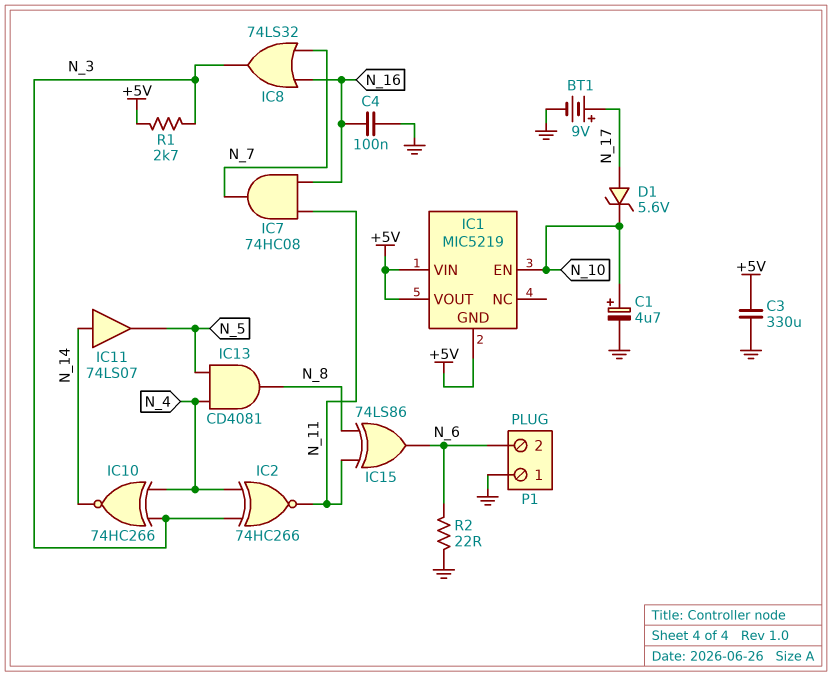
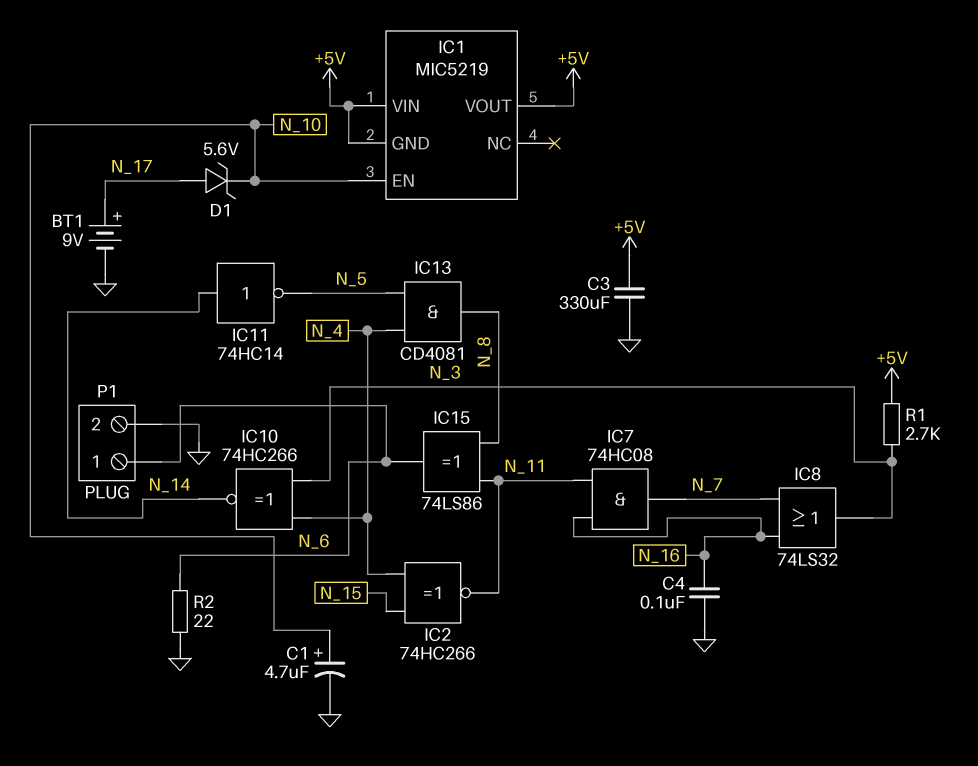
IC2: XNOR 74HC266 (in N_3, in N_4, out N_11) -> XNOR 74HC266 (in N_4, in N_15, out N_11)
IC11: buffer 74LS07 (in N_14, out N_5) -> NOT 74HC14 (in N_14, out N_5)
P1 pin 1: GND -> N_6
P1 pin 2: N_6 -> GND

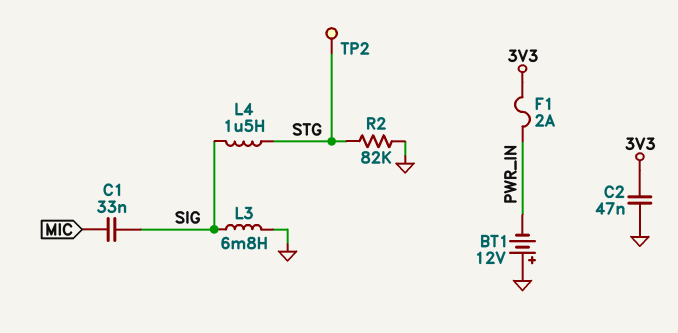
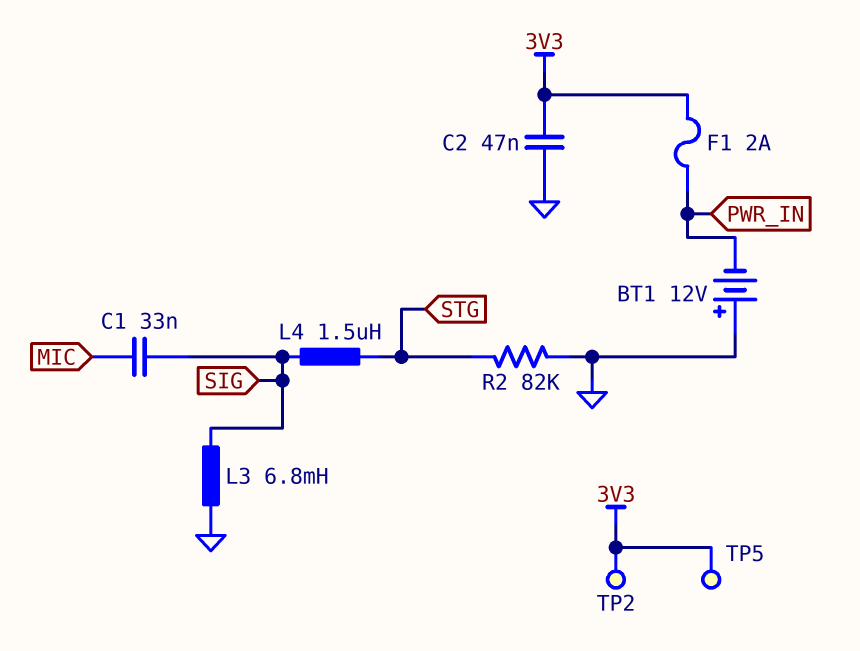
TP2: test point (STG) -> test point (3V3)
TP5: none -> test point (3V3)

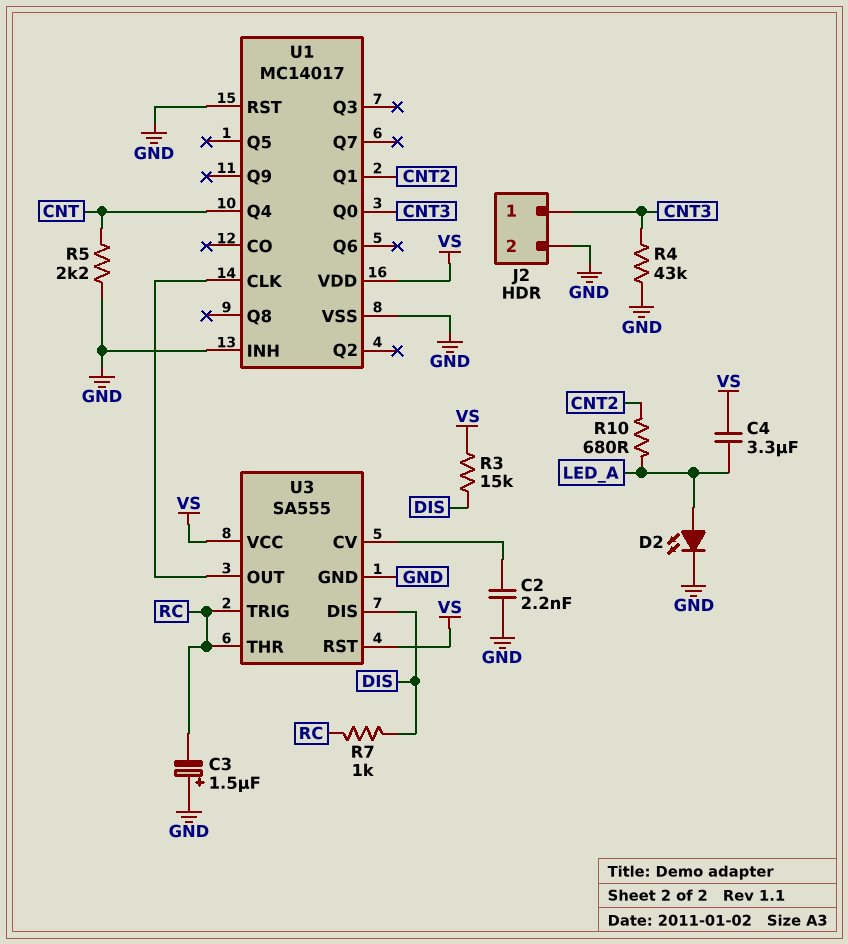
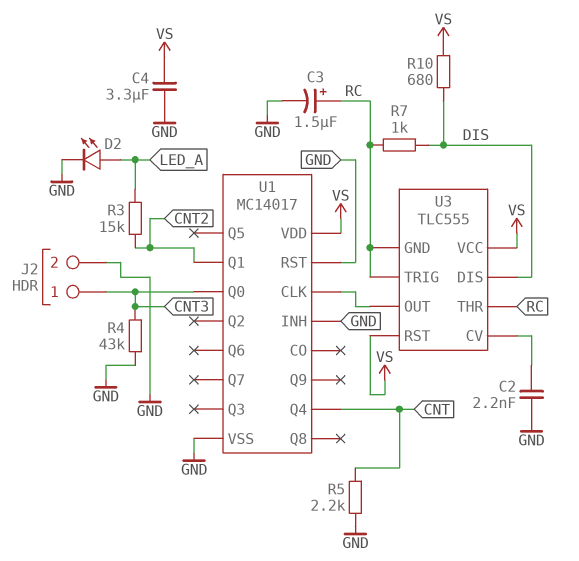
C3: 1.5uF (plus GND, minus RC) -> 1.5uF (plus RC, minus GND)
C4: 3.3uF (LED_A, VS) -> 3.3uF (GND, VS)
R3: 15k (DIS, VS) -> 15k (CNT2, LED_A)
R10: 680 (CNT2, LED_A) -> 680 (DIS, VS)
U3: SA555 -> TLC555
U3 pin GND: GND -> RC

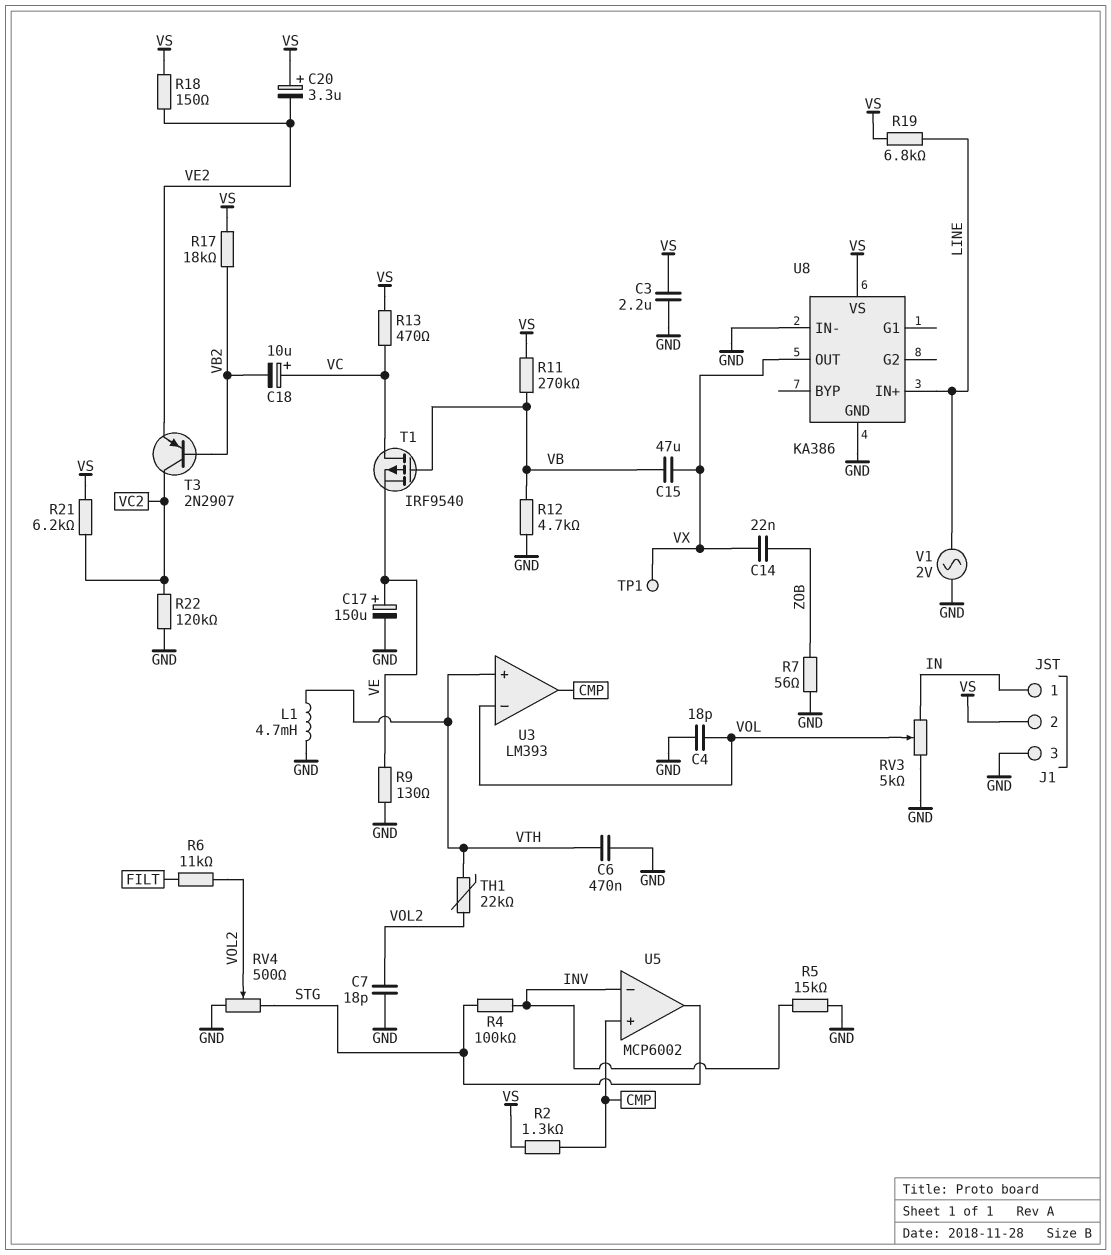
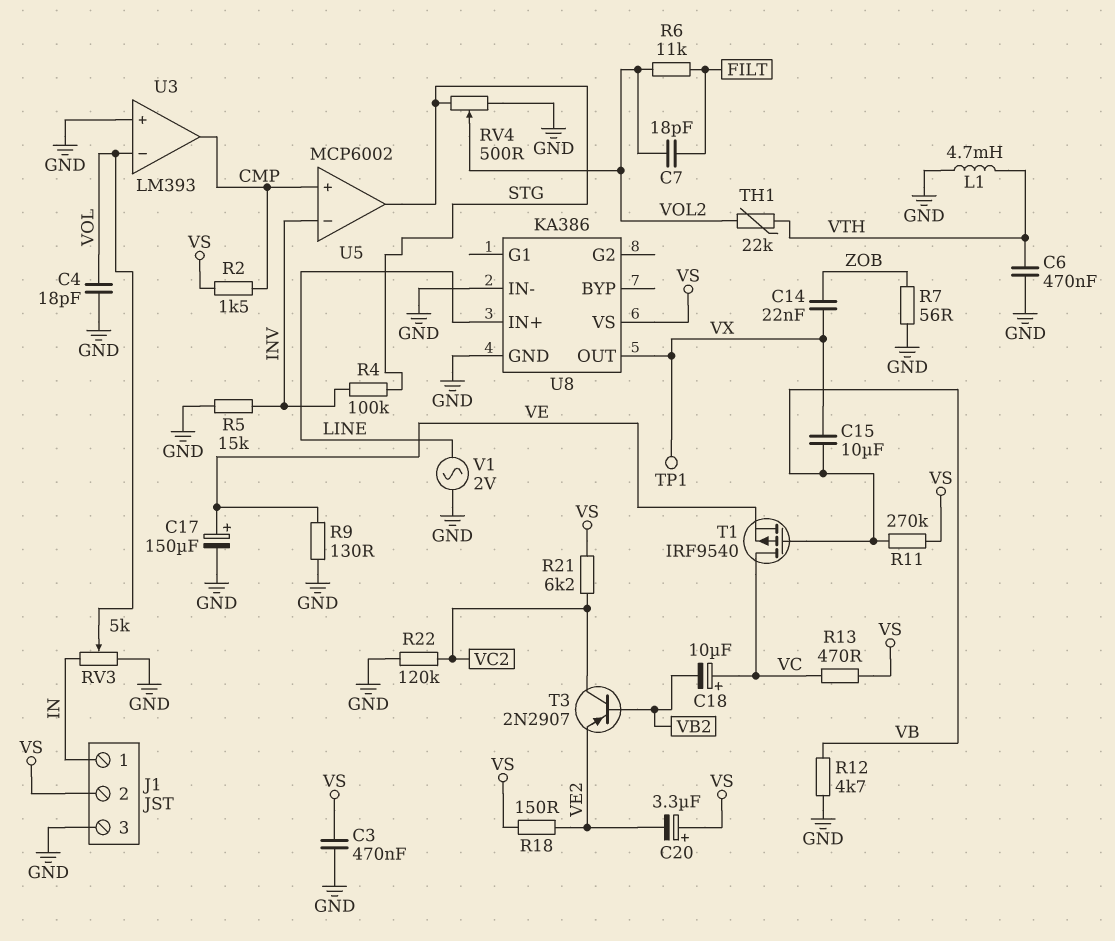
C3: 2.2uF (GND, VS) -> 470nF (GND, VS)
C7: 18pF (GND, VOL2) -> 18pF (FILT, VOL2)
C15: 47uF (VB, VX) -> 10uF (VB, VX)
R2: 1.3k (CMP, VS) -> 1.5k (CMP, VS)
R17: 18k (VB2, VS) -> none
R19: 6.8k (LINE, VS) -> none
U3 pin in+: VTH -> GND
• • • • • • •
# Assignment
Should there be pictures in the data, leave them out and return the rest exactly.

# Completed task
IC2: XNOR 74HC266 (in N_3, in N_4, out N_11) -> XNOR 74HC266 (in N_4, in N_15, out N_11)
IC11: buffer 74LS07 (in N_14, out N_5) -> NOT 74HC14 (in N_14, out N_5)
P1 pin 1: GND -> N_6
P1 pin 2: N_6 -> GND

TP2: test point (STG) -> test point (3V3)
TP5: none -> test point (3V3)

C3: 1.5uF (plus GND, minus RC) -> 1.5uF (plus RC, minus GND)
C4: 3.3uF (LED_A, VS) -> 3.3uF (GND, VS)
R3: 15k (DIS, VS) -> 15k (CNT2, LED_A)
R10: 680 (CNT2, LED_A) -> 680 (DIS, VS)
U3: SA555 -> TLC555
U3 pin GND: GND -> RC

C3: 2.2uF (GND, VS) -> 470nF (GND, VS)
C7: 18pF (GND, VOL2) -> 18pF (FILT, VOL2)
C15: 47uF (VB, VX) -> 10uF (VB, VX)
R2: 1.3k (CMP, VS) -> 1.5k (CMP, VS)
R17: 18k (VB2, VS) -> none
R19: 6.8k (LINE, VS) -> none
U3 pin in+: VTH -> GND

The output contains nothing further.